_Records provided:_

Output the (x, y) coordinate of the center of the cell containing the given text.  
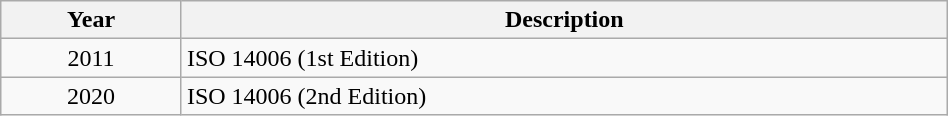
2020 (92, 96)
ISO 14006 (1st Edition) (564, 58)
2011 (92, 58)
Year (92, 20)
ISO 14006 (2nd Edition) (564, 96)
Description (564, 20)
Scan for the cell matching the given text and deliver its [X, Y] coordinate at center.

_What you need to do:_
Change every "Edition" in the data above to "Revision" and write out the data again with nothing else altered, omitting the pictures.

_Result for this exercise:_
Output the (x, y) coordinate of the center of the cell containing the given text.  
2020 (92, 96)
ISO 14006 (1st Revision) (564, 58)
2011 (92, 58)
Year (92, 20)
ISO 14006 (2nd Revision) (564, 96)
Description (564, 20)
Scan for the cell matching the given text and deliver its [X, Y] coordinate at center.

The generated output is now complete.